◆ What you will do
Count the lines below containing "padlock". Number only.
▼
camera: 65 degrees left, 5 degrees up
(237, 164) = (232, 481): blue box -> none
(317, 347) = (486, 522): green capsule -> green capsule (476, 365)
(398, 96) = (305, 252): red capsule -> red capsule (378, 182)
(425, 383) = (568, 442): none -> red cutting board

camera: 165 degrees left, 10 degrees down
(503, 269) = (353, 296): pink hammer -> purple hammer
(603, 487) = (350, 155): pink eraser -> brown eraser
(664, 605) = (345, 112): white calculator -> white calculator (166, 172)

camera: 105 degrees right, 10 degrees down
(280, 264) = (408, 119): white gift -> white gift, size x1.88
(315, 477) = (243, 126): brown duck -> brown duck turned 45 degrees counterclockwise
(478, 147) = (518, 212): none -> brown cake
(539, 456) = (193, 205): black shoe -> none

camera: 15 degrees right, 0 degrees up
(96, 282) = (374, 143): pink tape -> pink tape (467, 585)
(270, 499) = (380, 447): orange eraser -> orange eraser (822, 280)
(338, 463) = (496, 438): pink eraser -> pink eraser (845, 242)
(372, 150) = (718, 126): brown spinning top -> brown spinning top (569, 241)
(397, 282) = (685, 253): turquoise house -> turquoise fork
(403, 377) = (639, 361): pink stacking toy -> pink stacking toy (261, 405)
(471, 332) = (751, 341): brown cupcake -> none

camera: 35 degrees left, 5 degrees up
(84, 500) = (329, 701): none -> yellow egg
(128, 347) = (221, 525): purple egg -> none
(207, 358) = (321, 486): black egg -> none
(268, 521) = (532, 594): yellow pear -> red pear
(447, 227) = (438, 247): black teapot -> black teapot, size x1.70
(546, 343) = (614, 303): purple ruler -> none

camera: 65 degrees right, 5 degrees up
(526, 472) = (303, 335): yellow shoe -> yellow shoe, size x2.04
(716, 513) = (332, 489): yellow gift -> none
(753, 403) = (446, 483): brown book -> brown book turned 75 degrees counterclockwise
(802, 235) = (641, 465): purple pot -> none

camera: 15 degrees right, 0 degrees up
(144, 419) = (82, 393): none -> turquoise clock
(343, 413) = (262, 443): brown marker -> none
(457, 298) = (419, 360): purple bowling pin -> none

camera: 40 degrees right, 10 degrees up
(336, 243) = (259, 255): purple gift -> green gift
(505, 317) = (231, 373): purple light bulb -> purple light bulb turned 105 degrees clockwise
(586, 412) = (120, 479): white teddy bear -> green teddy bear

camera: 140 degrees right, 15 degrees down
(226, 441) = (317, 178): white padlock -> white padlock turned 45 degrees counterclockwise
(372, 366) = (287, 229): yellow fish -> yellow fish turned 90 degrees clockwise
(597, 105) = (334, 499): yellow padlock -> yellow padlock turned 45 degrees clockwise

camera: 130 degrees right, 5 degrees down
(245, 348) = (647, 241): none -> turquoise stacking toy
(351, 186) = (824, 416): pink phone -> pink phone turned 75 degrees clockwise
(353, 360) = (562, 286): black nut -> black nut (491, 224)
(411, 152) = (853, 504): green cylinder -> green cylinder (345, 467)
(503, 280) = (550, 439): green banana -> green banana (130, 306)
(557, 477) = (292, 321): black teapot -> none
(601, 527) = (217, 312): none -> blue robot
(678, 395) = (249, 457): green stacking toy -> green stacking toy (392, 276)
▲
◆ Expected answer
2